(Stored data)
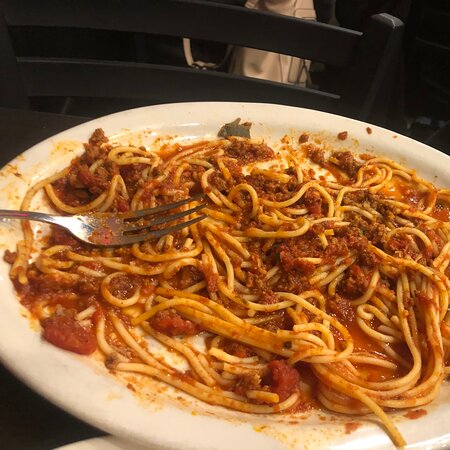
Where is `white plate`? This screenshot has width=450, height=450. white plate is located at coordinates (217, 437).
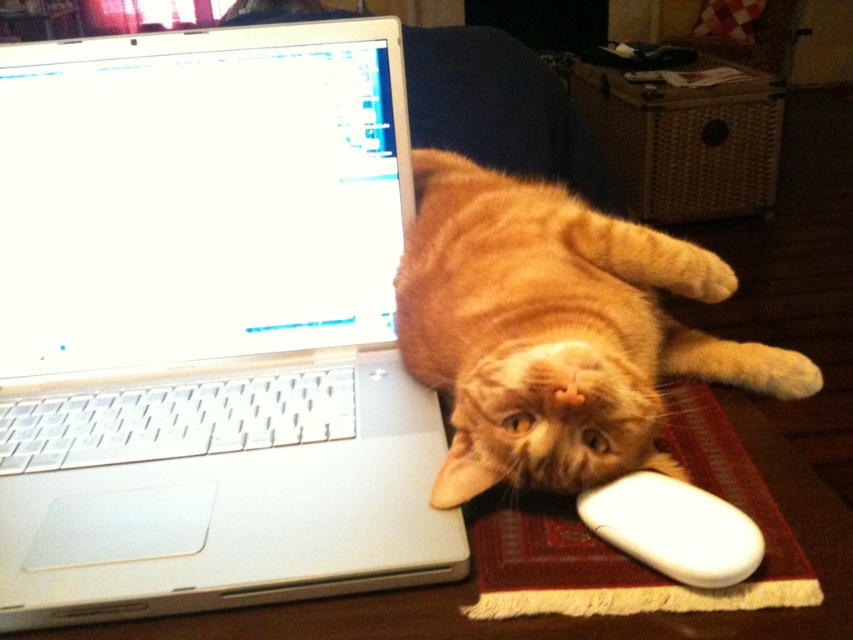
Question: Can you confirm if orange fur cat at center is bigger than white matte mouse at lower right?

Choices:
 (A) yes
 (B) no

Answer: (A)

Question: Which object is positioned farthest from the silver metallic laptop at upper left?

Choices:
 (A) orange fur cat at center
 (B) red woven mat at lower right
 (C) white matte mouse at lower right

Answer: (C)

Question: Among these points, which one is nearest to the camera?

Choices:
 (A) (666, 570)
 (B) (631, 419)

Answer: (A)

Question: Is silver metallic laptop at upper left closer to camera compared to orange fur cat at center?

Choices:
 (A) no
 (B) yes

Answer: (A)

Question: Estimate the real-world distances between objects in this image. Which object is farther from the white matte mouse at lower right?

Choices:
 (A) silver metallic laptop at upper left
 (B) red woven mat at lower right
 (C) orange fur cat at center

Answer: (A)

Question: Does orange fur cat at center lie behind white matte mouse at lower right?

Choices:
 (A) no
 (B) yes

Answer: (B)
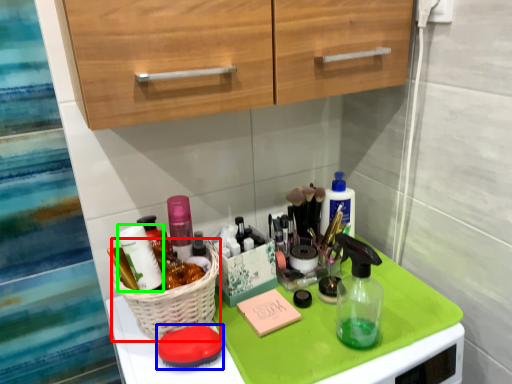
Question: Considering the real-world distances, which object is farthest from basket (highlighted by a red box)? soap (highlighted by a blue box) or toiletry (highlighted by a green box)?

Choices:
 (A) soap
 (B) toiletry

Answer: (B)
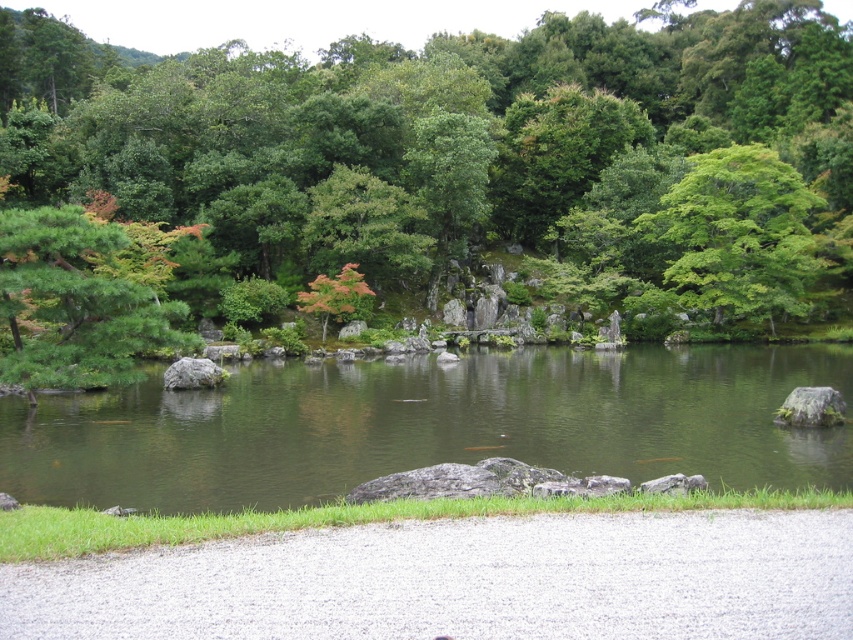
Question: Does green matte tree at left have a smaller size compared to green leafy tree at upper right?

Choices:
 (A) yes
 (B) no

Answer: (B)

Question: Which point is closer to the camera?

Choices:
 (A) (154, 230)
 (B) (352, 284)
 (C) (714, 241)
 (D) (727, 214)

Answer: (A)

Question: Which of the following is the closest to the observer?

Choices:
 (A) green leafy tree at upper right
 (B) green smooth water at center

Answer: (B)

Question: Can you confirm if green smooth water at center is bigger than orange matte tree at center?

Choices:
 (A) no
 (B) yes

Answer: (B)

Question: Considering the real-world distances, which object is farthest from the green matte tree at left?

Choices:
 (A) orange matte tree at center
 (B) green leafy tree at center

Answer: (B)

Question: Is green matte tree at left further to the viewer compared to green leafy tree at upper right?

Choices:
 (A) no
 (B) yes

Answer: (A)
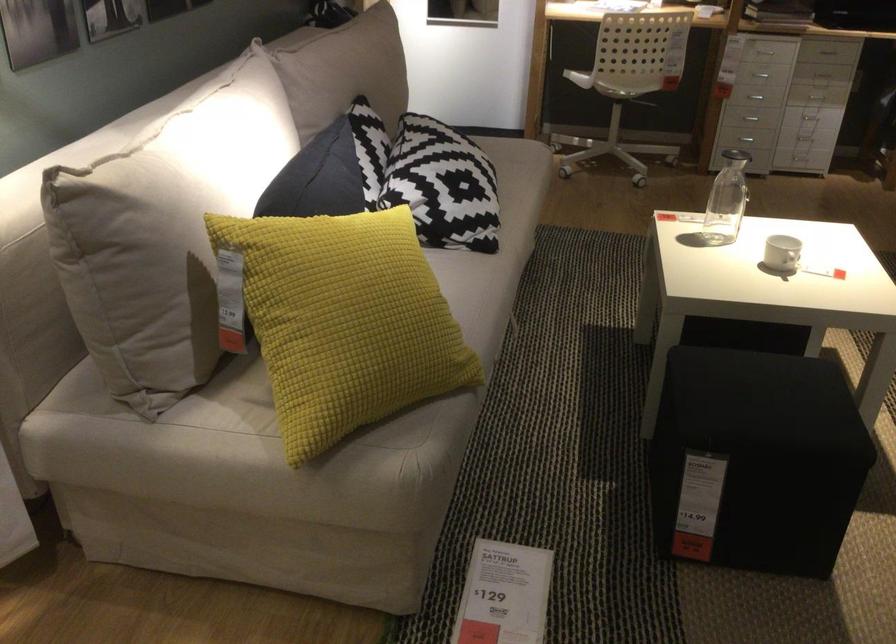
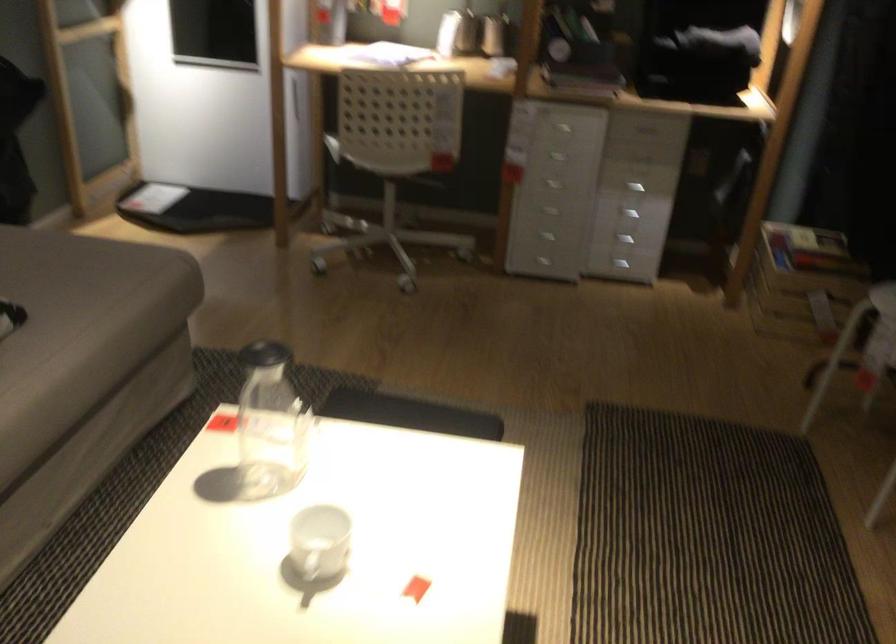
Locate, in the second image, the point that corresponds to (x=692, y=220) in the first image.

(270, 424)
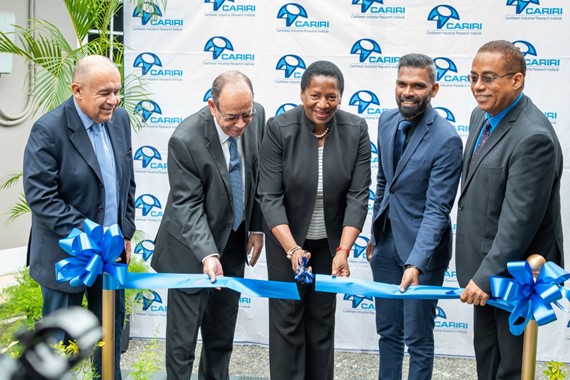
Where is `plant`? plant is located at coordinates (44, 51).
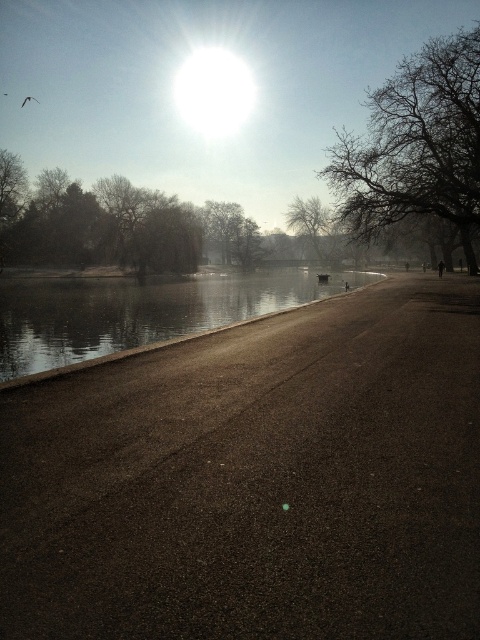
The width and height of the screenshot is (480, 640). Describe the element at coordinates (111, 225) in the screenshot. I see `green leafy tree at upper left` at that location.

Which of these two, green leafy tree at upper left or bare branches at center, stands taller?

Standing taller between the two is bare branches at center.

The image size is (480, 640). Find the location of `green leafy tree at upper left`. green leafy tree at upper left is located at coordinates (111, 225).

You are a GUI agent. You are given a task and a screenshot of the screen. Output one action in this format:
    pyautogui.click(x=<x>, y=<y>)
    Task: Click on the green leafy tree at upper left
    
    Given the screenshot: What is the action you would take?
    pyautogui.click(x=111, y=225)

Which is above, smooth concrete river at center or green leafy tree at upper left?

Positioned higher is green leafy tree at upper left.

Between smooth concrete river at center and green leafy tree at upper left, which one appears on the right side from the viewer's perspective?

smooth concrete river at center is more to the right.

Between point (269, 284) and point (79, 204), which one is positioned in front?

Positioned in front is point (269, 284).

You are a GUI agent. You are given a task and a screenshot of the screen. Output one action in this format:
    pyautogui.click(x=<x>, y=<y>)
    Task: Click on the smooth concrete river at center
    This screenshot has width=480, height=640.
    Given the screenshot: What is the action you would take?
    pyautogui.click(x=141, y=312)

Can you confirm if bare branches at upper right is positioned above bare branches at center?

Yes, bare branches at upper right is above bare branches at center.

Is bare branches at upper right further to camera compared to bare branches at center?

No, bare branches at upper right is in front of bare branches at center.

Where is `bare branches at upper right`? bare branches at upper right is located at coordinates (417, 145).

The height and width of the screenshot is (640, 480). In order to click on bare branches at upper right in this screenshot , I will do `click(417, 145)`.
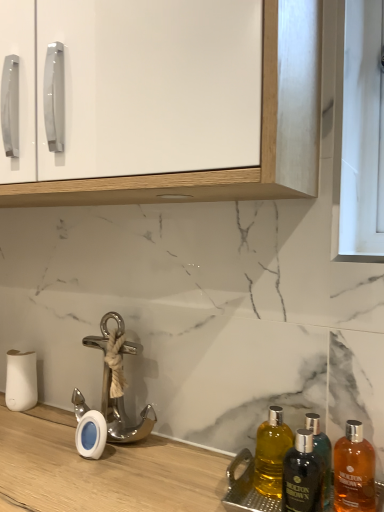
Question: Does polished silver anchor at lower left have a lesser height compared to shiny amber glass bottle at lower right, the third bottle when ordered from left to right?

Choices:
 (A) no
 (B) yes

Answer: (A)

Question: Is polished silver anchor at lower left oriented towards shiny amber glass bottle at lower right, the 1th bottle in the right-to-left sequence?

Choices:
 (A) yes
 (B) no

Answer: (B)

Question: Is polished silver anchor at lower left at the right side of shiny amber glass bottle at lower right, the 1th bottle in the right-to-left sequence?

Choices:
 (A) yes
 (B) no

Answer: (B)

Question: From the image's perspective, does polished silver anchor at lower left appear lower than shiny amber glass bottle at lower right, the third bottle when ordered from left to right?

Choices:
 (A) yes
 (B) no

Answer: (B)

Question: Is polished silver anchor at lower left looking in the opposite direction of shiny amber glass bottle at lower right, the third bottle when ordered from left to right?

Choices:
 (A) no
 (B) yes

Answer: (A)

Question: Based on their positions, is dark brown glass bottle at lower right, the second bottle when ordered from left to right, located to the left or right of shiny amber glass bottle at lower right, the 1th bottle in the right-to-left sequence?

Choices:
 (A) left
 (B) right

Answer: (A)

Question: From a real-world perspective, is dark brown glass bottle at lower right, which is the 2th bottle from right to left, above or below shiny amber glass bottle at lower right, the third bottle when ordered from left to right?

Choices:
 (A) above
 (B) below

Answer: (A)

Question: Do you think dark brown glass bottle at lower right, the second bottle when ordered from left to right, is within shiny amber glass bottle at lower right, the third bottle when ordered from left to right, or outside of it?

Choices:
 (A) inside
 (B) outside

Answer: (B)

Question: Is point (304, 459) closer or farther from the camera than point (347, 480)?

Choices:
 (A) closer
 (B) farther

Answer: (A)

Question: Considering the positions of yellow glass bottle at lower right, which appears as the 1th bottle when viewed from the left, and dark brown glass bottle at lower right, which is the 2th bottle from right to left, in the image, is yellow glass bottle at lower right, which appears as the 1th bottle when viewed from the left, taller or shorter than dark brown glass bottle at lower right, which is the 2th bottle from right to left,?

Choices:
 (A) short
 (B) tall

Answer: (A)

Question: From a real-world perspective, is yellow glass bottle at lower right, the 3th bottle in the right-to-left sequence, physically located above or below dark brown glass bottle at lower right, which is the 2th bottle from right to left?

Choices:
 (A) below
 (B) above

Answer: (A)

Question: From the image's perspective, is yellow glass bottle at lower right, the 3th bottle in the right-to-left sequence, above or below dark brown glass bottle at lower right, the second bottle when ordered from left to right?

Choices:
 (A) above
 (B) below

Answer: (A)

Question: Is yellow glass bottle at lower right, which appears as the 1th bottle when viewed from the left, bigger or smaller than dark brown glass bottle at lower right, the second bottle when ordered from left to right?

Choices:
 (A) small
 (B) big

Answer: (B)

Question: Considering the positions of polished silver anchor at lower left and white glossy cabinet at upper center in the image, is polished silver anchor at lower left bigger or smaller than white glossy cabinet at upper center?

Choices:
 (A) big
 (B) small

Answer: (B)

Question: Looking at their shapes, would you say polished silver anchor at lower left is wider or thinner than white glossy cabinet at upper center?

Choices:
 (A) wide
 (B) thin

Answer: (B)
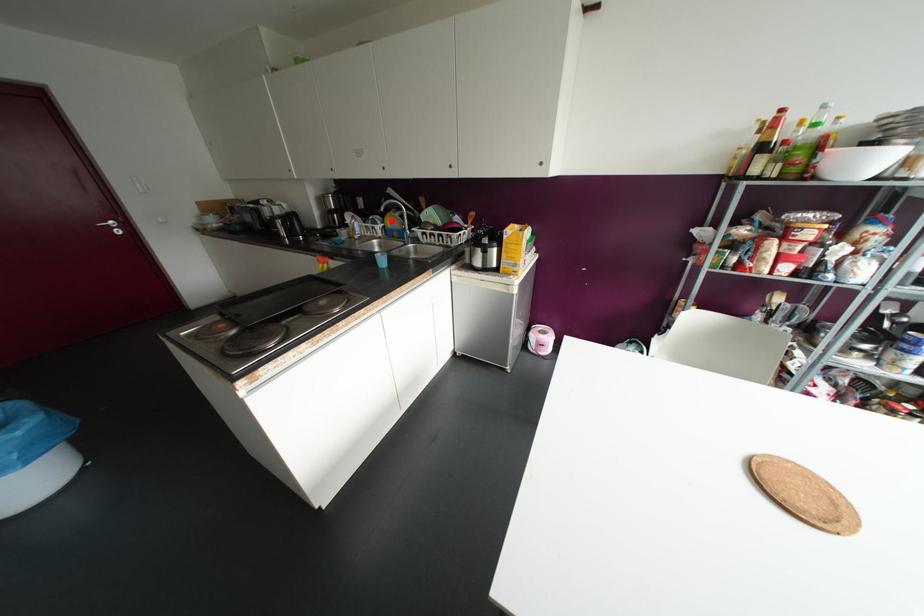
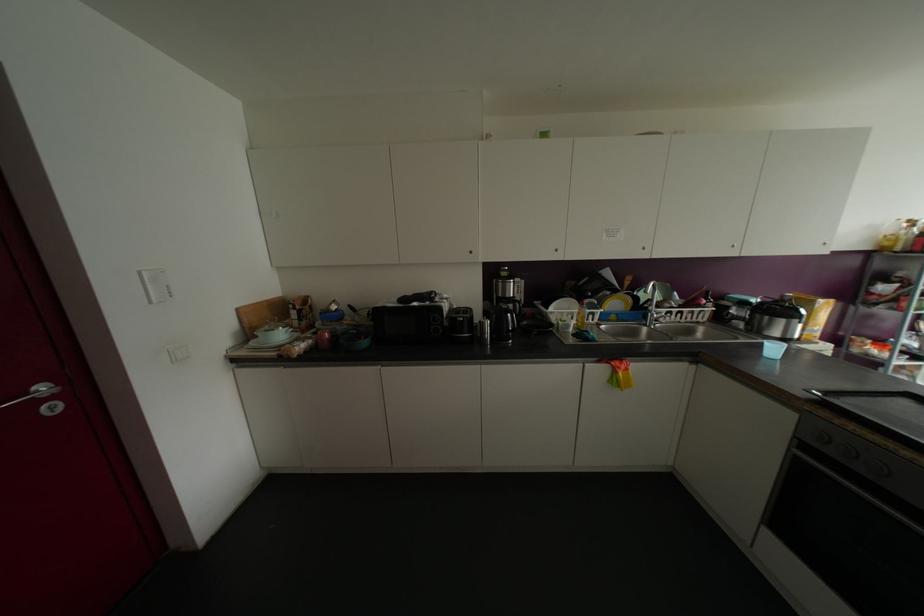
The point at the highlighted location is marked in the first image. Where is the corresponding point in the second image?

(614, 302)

Your instructions
Recast the listing above as a Markdown table with columns Row and Line, starting at the line containing "Question: From the image's perspective, is" and running through the end of the listing. Skip blank lines and leave the pictures out.

Response
| Row | Line |
|---|---|
| 1 | Question: From the image's perspective, is yellow glass bottle at lower right, the 3th bottle in the right-to-left sequence, above or below dark brown glass bottle at lower right, the second bottle when ordered from left to right? |
| 2 | Choices: |
| 3 |  (A) above |
| 4 |  (B) below |
| 5 | Answer: (A) |
| 6 | Question: Is yellow glass bottle at lower right, which appears as the 1th bottle when viewed from the left, bigger or smaller than dark brown glass bottle at lower right, the second bottle when ordered from left to right? |
| 7 | Choices: |
| 8 |  (A) small |
| 9 |  (B) big |
| 10 | Answer: (B) |
| 11 | Question: Considering the positions of polished silver anchor at lower left and white glossy cabinet at upper center in the image, is polished silver anchor at lower left bigger or smaller than white glossy cabinet at upper center? |
| 12 | Choices: |
| 13 |  (A) big |
| 14 |  (B) small |
| 15 | Answer: (B) |
| 16 | Question: Looking at their shapes, would you say polished silver anchor at lower left is wider or thinner than white glossy cabinet at upper center? |
| 17 | Choices: |
| 18 |  (A) wide |
| 19 |  (B) thin |
| 20 | Answer: (B) |
| 21 | The point at the highlighted location is marked in the first image. Where is the corresponding point in the second image? |
| 22 | (614, 302) |